What is needed:
Repeat the lines below exactly as they appear, but leave out the images.

Available data:
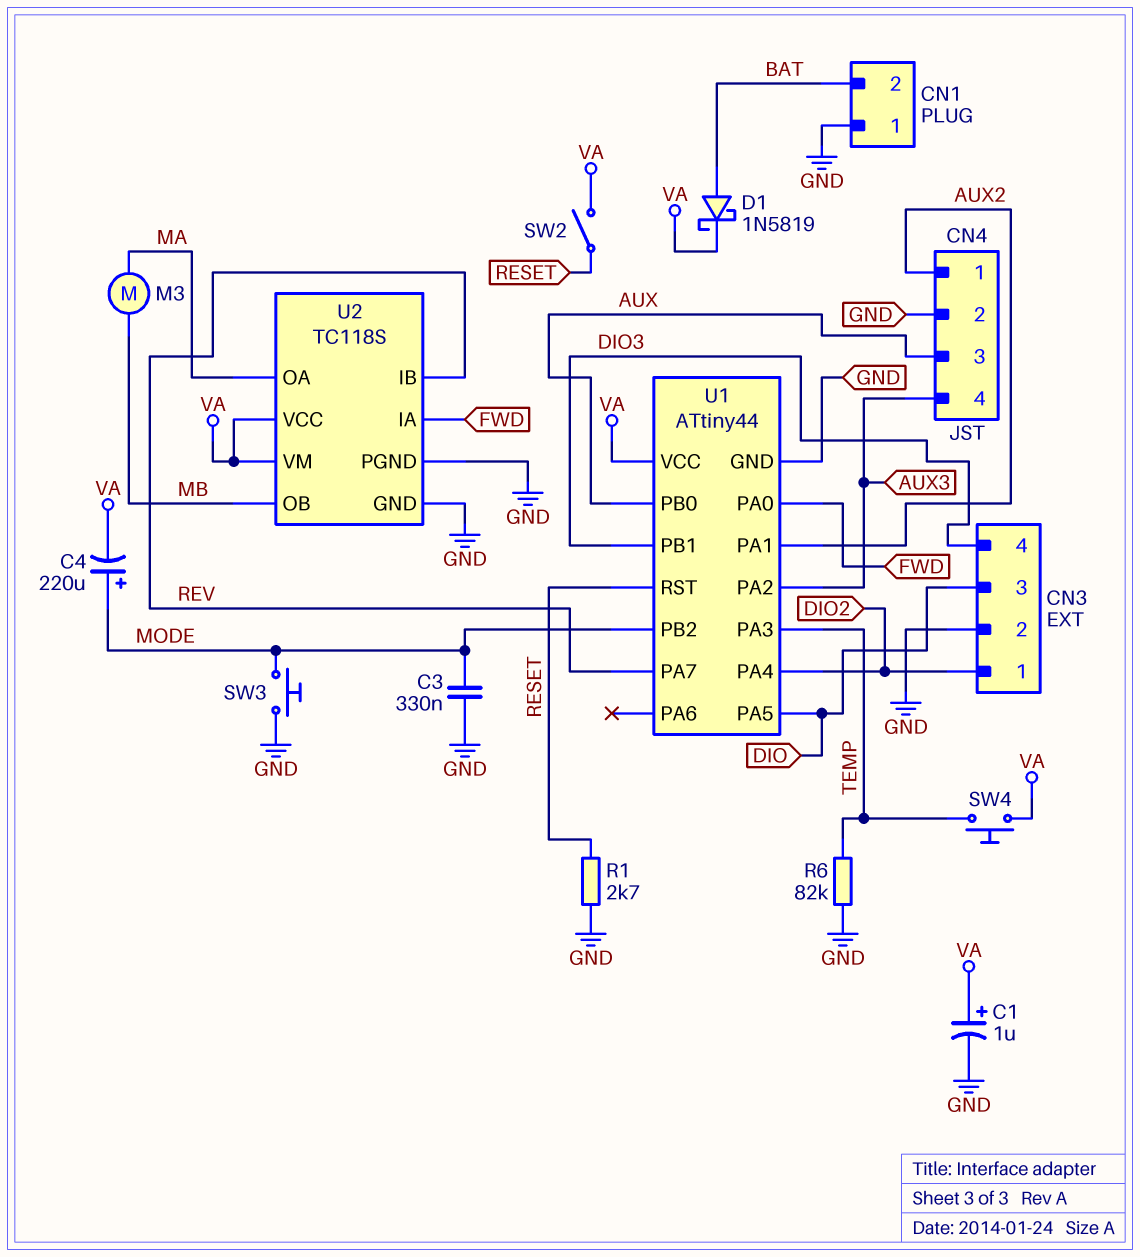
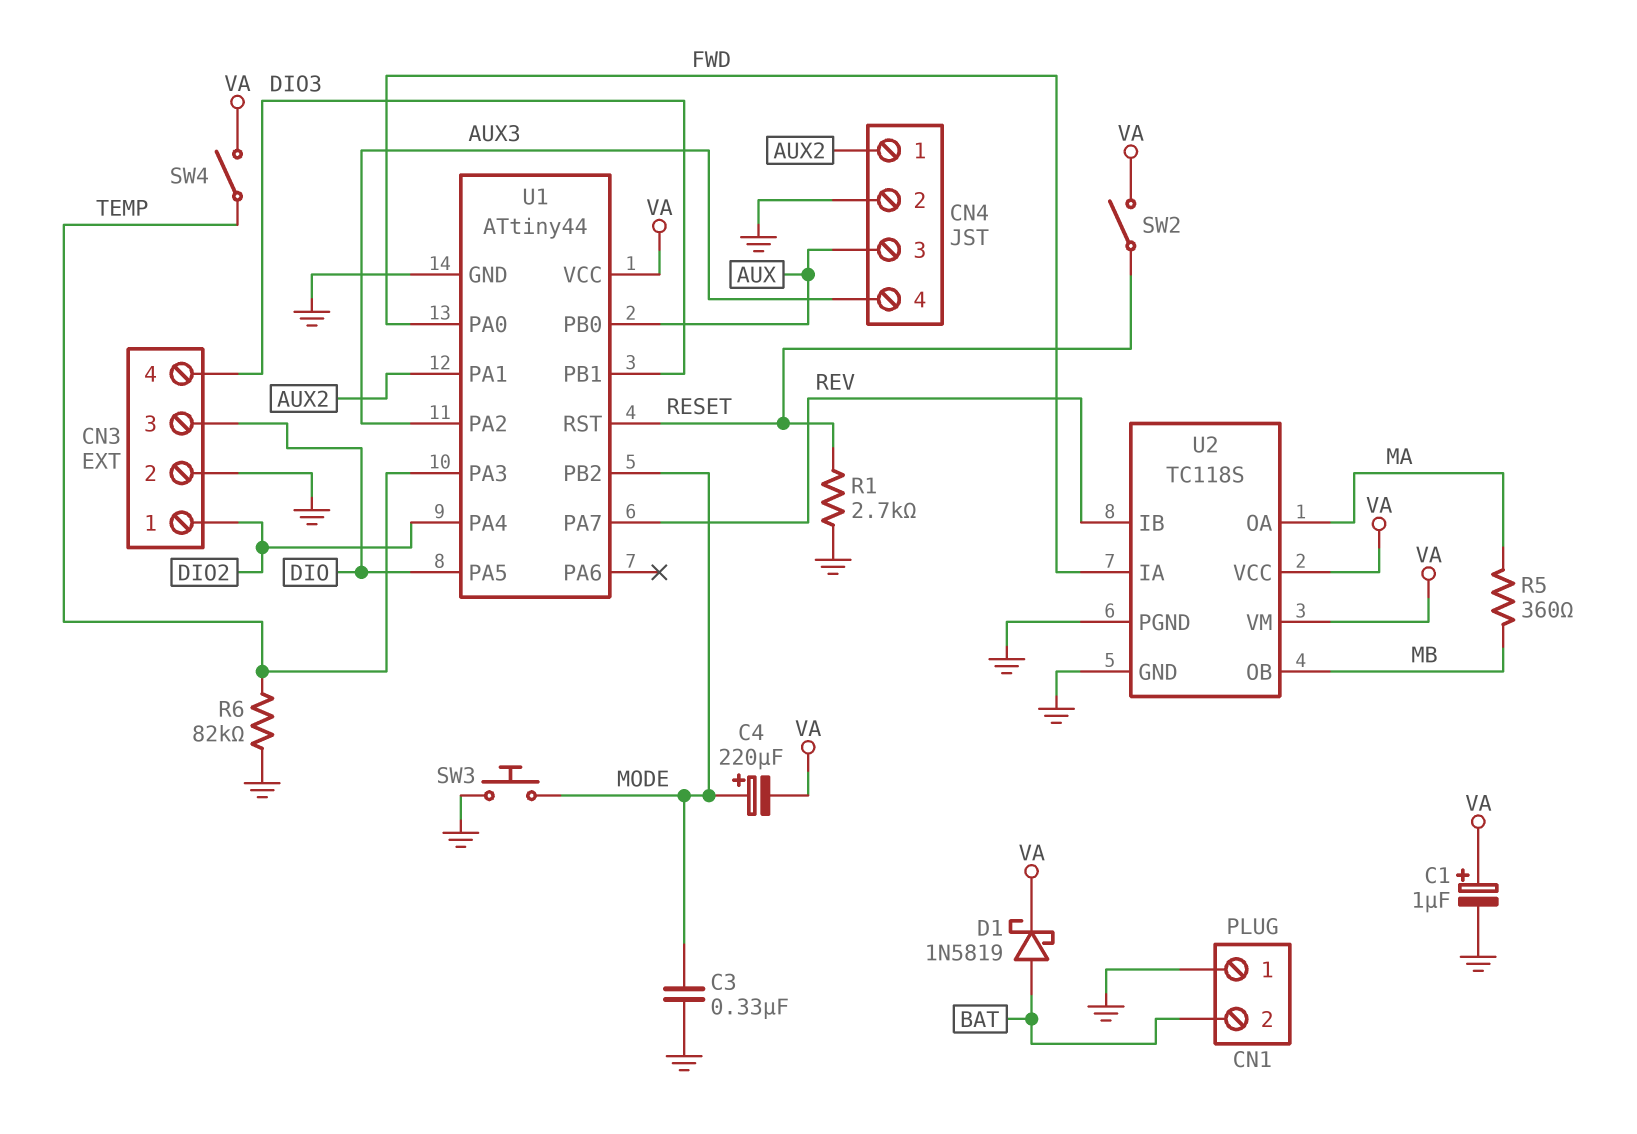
M3: motor (MA, MB) -> none
R5: none -> 360 (MA, MB)
SW4: button (TEMP, VA) -> switch (TEMP, VA)

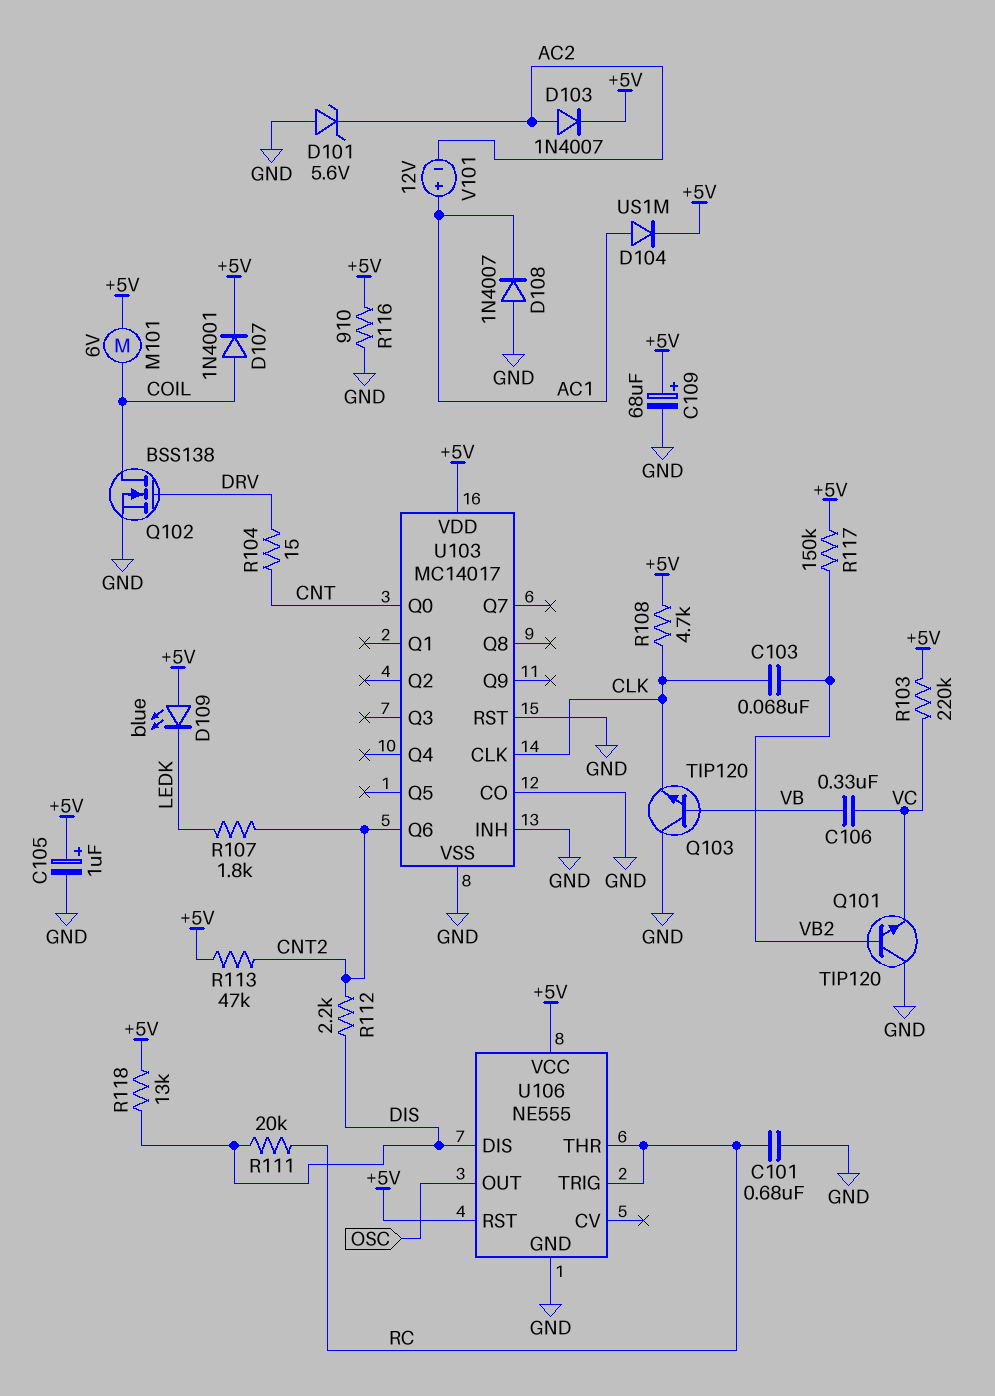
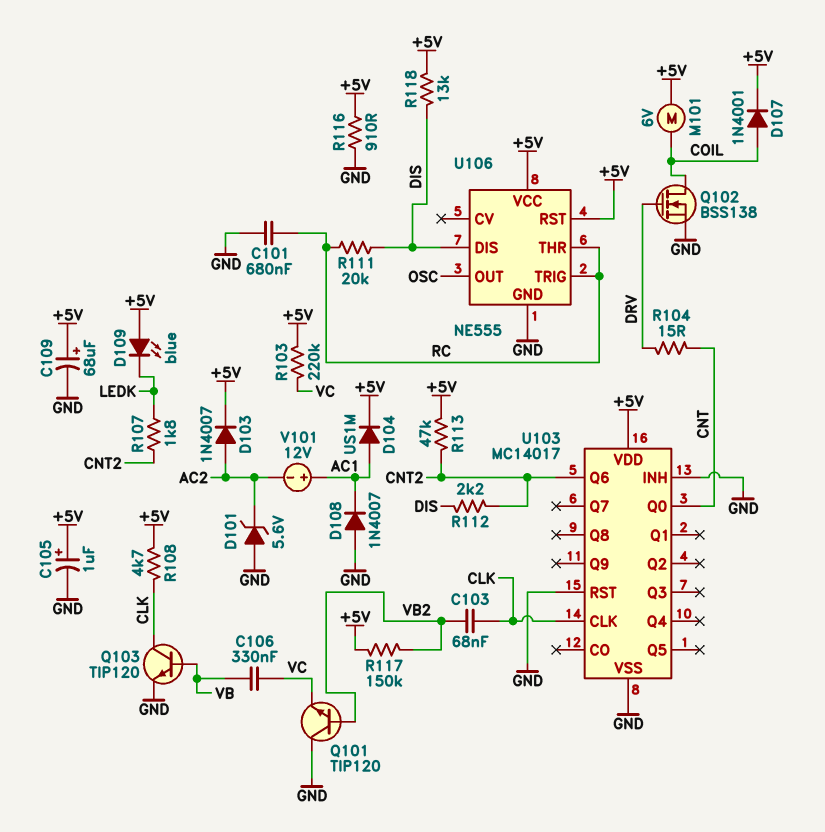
Q103: NPN TIP120 (B VB, C GND, E CLK) -> NPN TIP120 (B VB, C CLK, E GND)
U103 pin CO: GND -> none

Result for this exercise:
M3: motor (MA, MB) -> none
R5: none -> 360 (MA, MB)
SW4: button (TEMP, VA) -> switch (TEMP, VA)

Q103: NPN TIP120 (B VB, C GND, E CLK) -> NPN TIP120 (B VB, C CLK, E GND)
U103 pin CO: GND -> none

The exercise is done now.